▸ **What to produce**:
Filter the records below and copy every line containing the word "padlock".

▸ **Records provided**:
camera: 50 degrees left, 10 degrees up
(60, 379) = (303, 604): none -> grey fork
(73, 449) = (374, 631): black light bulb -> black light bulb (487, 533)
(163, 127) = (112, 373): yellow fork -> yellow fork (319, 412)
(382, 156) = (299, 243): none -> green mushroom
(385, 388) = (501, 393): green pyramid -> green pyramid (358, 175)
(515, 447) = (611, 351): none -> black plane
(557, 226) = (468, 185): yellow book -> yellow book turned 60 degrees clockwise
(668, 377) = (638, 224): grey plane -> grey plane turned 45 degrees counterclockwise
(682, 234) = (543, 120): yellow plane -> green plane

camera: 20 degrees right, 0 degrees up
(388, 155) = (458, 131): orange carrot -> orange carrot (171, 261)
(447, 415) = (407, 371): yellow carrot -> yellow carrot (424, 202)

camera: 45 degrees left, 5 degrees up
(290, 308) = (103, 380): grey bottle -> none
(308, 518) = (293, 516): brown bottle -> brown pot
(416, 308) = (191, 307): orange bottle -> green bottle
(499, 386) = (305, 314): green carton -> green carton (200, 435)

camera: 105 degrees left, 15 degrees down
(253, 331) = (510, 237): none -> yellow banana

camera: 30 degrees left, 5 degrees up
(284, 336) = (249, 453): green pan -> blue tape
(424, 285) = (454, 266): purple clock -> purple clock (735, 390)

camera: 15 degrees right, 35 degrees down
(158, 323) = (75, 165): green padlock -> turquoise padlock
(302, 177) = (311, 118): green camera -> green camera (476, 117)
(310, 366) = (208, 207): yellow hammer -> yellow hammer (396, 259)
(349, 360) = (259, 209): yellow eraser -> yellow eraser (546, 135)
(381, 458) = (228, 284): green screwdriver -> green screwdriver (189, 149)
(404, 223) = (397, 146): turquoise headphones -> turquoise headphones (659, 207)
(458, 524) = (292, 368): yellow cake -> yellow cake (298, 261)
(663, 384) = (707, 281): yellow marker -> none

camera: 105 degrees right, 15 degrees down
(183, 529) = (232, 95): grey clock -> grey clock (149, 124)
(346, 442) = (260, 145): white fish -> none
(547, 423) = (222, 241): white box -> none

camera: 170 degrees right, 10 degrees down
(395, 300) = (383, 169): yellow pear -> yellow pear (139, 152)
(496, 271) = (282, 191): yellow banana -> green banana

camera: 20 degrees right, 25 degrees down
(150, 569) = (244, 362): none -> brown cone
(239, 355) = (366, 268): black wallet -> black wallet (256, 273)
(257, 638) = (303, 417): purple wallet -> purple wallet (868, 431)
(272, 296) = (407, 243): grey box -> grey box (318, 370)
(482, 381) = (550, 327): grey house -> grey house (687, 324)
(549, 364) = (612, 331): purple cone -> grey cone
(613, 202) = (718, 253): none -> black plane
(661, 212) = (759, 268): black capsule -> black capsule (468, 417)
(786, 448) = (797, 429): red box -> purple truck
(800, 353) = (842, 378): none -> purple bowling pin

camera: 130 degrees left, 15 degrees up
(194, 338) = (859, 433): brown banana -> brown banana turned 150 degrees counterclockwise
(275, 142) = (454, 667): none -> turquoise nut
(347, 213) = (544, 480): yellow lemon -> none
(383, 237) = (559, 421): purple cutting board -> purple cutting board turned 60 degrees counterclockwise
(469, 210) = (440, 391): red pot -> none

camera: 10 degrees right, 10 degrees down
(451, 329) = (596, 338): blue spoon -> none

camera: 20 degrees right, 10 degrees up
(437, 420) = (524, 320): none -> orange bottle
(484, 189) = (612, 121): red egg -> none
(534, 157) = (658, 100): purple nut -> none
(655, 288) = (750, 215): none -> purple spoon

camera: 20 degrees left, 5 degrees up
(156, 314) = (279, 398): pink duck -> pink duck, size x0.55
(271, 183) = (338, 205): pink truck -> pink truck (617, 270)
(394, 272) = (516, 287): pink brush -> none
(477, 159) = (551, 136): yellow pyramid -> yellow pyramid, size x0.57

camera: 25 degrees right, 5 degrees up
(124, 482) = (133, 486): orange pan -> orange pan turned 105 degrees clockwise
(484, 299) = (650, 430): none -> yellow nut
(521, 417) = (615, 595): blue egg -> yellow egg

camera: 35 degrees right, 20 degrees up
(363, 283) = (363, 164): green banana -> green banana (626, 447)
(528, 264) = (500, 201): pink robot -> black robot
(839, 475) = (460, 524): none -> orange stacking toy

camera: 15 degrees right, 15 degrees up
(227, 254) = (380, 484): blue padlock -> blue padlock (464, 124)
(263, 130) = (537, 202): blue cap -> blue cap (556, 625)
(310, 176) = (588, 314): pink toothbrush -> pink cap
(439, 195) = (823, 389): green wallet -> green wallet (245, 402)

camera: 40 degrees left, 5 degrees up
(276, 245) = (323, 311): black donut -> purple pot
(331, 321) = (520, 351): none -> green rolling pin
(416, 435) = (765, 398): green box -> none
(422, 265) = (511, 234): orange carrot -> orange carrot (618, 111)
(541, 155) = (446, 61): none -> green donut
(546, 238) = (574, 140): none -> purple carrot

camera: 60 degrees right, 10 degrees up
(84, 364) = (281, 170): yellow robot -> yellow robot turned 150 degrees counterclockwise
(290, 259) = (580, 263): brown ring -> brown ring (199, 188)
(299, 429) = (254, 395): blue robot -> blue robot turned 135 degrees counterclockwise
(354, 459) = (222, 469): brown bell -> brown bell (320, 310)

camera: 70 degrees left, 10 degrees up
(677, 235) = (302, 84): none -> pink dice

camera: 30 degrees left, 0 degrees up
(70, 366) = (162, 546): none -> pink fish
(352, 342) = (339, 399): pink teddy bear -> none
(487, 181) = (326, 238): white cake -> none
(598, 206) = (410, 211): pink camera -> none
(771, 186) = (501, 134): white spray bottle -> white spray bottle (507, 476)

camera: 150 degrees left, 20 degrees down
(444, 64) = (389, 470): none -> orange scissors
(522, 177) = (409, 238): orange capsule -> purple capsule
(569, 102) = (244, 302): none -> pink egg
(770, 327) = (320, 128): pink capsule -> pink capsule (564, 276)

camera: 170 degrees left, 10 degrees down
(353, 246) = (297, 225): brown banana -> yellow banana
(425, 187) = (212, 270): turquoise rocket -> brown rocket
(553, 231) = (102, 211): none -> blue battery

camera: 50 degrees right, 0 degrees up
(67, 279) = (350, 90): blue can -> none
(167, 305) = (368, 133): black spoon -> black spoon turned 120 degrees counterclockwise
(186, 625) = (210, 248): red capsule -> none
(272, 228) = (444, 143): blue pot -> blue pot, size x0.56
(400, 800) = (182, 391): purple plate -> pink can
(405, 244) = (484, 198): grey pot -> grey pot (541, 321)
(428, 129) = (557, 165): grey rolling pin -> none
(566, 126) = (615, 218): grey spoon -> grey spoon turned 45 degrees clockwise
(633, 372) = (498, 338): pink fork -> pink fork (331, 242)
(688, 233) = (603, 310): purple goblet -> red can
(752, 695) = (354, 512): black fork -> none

▸ **Answer box**:
(158, 323) = (75, 165): green padlock -> turquoise padlock
(227, 254) = (380, 484): blue padlock -> blue padlock (464, 124)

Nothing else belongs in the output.